DESCRIPTION OF THE TASK - Below are some records; output all of them exactly.

DATA EXTRACTS -
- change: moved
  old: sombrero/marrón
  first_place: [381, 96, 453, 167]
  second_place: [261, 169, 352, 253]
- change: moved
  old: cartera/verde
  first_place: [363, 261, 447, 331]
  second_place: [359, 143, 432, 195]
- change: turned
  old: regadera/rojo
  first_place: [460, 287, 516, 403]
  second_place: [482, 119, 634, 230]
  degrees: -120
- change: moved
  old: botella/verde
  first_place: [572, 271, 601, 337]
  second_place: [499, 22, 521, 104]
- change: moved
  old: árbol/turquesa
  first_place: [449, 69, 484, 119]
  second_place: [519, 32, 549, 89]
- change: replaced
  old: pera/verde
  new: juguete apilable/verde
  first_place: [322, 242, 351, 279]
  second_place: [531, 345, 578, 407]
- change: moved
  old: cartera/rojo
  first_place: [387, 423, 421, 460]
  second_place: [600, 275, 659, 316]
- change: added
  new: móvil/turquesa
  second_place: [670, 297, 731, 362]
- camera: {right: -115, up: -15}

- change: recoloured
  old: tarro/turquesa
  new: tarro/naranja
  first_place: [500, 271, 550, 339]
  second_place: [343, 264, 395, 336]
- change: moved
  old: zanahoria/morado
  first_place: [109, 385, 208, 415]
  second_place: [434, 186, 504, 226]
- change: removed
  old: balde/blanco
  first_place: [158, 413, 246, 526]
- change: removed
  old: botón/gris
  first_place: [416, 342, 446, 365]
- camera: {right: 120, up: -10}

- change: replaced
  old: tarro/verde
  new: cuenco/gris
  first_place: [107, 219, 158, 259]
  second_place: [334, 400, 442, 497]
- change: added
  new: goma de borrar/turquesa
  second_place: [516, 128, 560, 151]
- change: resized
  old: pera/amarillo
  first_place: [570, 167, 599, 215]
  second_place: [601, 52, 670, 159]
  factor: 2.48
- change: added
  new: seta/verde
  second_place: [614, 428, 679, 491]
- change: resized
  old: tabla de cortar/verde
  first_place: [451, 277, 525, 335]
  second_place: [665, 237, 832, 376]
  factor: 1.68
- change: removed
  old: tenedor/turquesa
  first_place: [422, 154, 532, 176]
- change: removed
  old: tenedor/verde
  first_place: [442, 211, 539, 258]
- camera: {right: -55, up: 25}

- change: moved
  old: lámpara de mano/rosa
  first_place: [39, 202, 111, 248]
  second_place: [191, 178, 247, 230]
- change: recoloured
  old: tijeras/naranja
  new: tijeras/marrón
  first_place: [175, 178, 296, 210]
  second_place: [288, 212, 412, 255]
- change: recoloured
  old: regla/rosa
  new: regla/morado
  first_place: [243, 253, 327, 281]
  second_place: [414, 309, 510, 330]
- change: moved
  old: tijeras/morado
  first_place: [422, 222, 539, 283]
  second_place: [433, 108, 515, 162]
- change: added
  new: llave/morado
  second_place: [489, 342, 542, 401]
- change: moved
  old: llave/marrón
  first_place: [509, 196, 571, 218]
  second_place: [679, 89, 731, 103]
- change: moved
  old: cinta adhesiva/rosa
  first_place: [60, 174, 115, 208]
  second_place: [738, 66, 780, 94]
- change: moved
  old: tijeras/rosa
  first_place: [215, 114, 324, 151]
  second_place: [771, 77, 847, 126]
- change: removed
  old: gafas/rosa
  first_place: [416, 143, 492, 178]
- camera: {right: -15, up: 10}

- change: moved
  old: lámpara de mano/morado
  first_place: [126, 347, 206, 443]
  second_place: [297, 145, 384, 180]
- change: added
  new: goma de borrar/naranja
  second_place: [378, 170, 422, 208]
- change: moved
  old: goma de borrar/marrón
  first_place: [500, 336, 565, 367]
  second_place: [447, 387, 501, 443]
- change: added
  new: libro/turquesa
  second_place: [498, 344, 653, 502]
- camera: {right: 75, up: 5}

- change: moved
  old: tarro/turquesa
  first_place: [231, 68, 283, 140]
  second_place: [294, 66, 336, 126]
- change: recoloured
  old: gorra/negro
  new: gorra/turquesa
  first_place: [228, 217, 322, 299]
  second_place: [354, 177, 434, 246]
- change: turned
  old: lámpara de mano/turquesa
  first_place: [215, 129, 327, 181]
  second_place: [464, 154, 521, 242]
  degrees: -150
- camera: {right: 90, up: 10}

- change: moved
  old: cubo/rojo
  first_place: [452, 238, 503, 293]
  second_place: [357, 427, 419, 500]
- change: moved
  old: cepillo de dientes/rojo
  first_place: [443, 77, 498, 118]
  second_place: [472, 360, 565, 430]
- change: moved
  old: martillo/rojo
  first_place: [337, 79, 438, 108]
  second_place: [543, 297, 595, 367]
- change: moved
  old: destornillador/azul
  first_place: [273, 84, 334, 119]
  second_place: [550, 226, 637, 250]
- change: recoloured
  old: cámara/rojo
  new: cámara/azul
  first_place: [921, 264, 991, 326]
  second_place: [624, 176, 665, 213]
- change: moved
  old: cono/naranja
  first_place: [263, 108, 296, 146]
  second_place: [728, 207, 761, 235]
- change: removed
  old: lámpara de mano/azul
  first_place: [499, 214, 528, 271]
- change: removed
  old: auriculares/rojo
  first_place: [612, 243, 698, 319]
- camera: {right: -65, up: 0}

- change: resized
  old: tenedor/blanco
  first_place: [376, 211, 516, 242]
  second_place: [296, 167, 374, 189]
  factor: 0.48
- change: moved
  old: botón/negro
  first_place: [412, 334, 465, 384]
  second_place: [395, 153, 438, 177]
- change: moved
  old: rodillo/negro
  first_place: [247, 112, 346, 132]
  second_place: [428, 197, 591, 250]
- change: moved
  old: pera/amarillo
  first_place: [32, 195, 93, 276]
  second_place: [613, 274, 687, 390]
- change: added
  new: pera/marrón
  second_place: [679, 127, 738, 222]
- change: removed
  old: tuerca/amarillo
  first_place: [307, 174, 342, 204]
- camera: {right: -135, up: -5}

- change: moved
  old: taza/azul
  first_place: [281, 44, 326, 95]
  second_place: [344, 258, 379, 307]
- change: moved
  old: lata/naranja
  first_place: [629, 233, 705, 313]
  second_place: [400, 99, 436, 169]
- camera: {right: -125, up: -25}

ANSWER FOR THIS EXERCISE -
- change: moved
  old: sombrero/marrón
  first_place: [381, 96, 453, 167]
  second_place: [261, 169, 352, 253]
- change: moved
  old: cartera/verde
  first_place: [363, 261, 447, 331]
  second_place: [359, 143, 432, 195]
- change: turned
  old: regadera/rojo
  first_place: [460, 287, 516, 403]
  second_place: [482, 119, 634, 230]
  degrees: -120
- change: moved
  old: botella/verde
  first_place: [572, 271, 601, 337]
  second_place: [499, 22, 521, 104]
- change: moved
  old: árbol/turquesa
  first_place: [449, 69, 484, 119]
  second_place: [519, 32, 549, 89]
- change: replaced
  old: pera/verde
  new: juguete apilable/verde
  first_place: [322, 242, 351, 279]
  second_place: [531, 345, 578, 407]
- change: moved
  old: cartera/rojo
  first_place: [387, 423, 421, 460]
  second_place: [600, 275, 659, 316]
- change: added
  new: móvil/turquesa
  second_place: [670, 297, 731, 362]
- camera: {right: -115, up: -15}

- change: recoloured
  old: tarro/turquesa
  new: tarro/naranja
  first_place: [500, 271, 550, 339]
  second_place: [343, 264, 395, 336]
- change: moved
  old: zanahoria/morado
  first_place: [109, 385, 208, 415]
  second_place: [434, 186, 504, 226]
- change: removed
  old: balde/blanco
  first_place: [158, 413, 246, 526]
- change: removed
  old: botón/gris
  first_place: [416, 342, 446, 365]
- camera: {right: 120, up: -10}

- change: replaced
  old: tarro/verde
  new: cuenco/gris
  first_place: [107, 219, 158, 259]
  second_place: [334, 400, 442, 497]
- change: added
  new: goma de borrar/turquesa
  second_place: [516, 128, 560, 151]
- change: resized
  old: pera/amarillo
  first_place: [570, 167, 599, 215]
  second_place: [601, 52, 670, 159]
  factor: 2.48
- change: added
  new: seta/verde
  second_place: [614, 428, 679, 491]
- change: resized
  old: tabla de cortar/verde
  first_place: [451, 277, 525, 335]
  second_place: [665, 237, 832, 376]
  factor: 1.68
- change: removed
  old: tenedor/turquesa
  first_place: [422, 154, 532, 176]
- change: removed
  old: tenedor/verde
  first_place: [442, 211, 539, 258]
- camera: {right: -55, up: 25}

- change: moved
  old: lámpara de mano/rosa
  first_place: [39, 202, 111, 248]
  second_place: [191, 178, 247, 230]
- change: recoloured
  old: tijeras/naranja
  new: tijeras/marrón
  first_place: [175, 178, 296, 210]
  second_place: [288, 212, 412, 255]
- change: recoloured
  old: regla/rosa
  new: regla/morado
  first_place: [243, 253, 327, 281]
  second_place: [414, 309, 510, 330]
- change: moved
  old: tijeras/morado
  first_place: [422, 222, 539, 283]
  second_place: [433, 108, 515, 162]
- change: added
  new: llave/morado
  second_place: [489, 342, 542, 401]
- change: moved
  old: llave/marrón
  first_place: [509, 196, 571, 218]
  second_place: [679, 89, 731, 103]
- change: moved
  old: cinta adhesiva/rosa
  first_place: [60, 174, 115, 208]
  second_place: [738, 66, 780, 94]
- change: moved
  old: tijeras/rosa
  first_place: [215, 114, 324, 151]
  second_place: [771, 77, 847, 126]
- change: removed
  old: gafas/rosa
  first_place: [416, 143, 492, 178]
- camera: {right: -15, up: 10}

- change: moved
  old: lámpara de mano/morado
  first_place: [126, 347, 206, 443]
  second_place: [297, 145, 384, 180]
- change: added
  new: goma de borrar/naranja
  second_place: [378, 170, 422, 208]
- change: moved
  old: goma de borrar/marrón
  first_place: [500, 336, 565, 367]
  second_place: [447, 387, 501, 443]
- change: added
  new: libro/turquesa
  second_place: [498, 344, 653, 502]
- camera: {right: 75, up: 5}

- change: moved
  old: tarro/turquesa
  first_place: [231, 68, 283, 140]
  second_place: [294, 66, 336, 126]
- change: recoloured
  old: gorra/negro
  new: gorra/turquesa
  first_place: [228, 217, 322, 299]
  second_place: [354, 177, 434, 246]
- change: turned
  old: lámpara de mano/turquesa
  first_place: [215, 129, 327, 181]
  second_place: [464, 154, 521, 242]
  degrees: -150
- camera: {right: 90, up: 10}

- change: moved
  old: cubo/rojo
  first_place: [452, 238, 503, 293]
  second_place: [357, 427, 419, 500]
- change: moved
  old: cepillo de dientes/rojo
  first_place: [443, 77, 498, 118]
  second_place: [472, 360, 565, 430]
- change: moved
  old: martillo/rojo
  first_place: [337, 79, 438, 108]
  second_place: [543, 297, 595, 367]
- change: moved
  old: destornillador/azul
  first_place: [273, 84, 334, 119]
  second_place: [550, 226, 637, 250]
- change: recoloured
  old: cámara/rojo
  new: cámara/azul
  first_place: [921, 264, 991, 326]
  second_place: [624, 176, 665, 213]
- change: moved
  old: cono/naranja
  first_place: [263, 108, 296, 146]
  second_place: [728, 207, 761, 235]
- change: removed
  old: lámpara de mano/azul
  first_place: [499, 214, 528, 271]
- change: removed
  old: auriculares/rojo
  first_place: [612, 243, 698, 319]
- camera: {right: -65, up: 0}

- change: resized
  old: tenedor/blanco
  first_place: [376, 211, 516, 242]
  second_place: [296, 167, 374, 189]
  factor: 0.48
- change: moved
  old: botón/negro
  first_place: [412, 334, 465, 384]
  second_place: [395, 153, 438, 177]
- change: moved
  old: rodillo/negro
  first_place: [247, 112, 346, 132]
  second_place: [428, 197, 591, 250]
- change: moved
  old: pera/amarillo
  first_place: [32, 195, 93, 276]
  second_place: [613, 274, 687, 390]
- change: added
  new: pera/marrón
  second_place: [679, 127, 738, 222]
- change: removed
  old: tuerca/amarillo
  first_place: [307, 174, 342, 204]
- camera: {right: -135, up: -5}

- change: moved
  old: taza/azul
  first_place: [281, 44, 326, 95]
  second_place: [344, 258, 379, 307]
- change: moved
  old: lata/naranja
  first_place: [629, 233, 705, 313]
  second_place: [400, 99, 436, 169]
- camera: {right: -125, up: -25}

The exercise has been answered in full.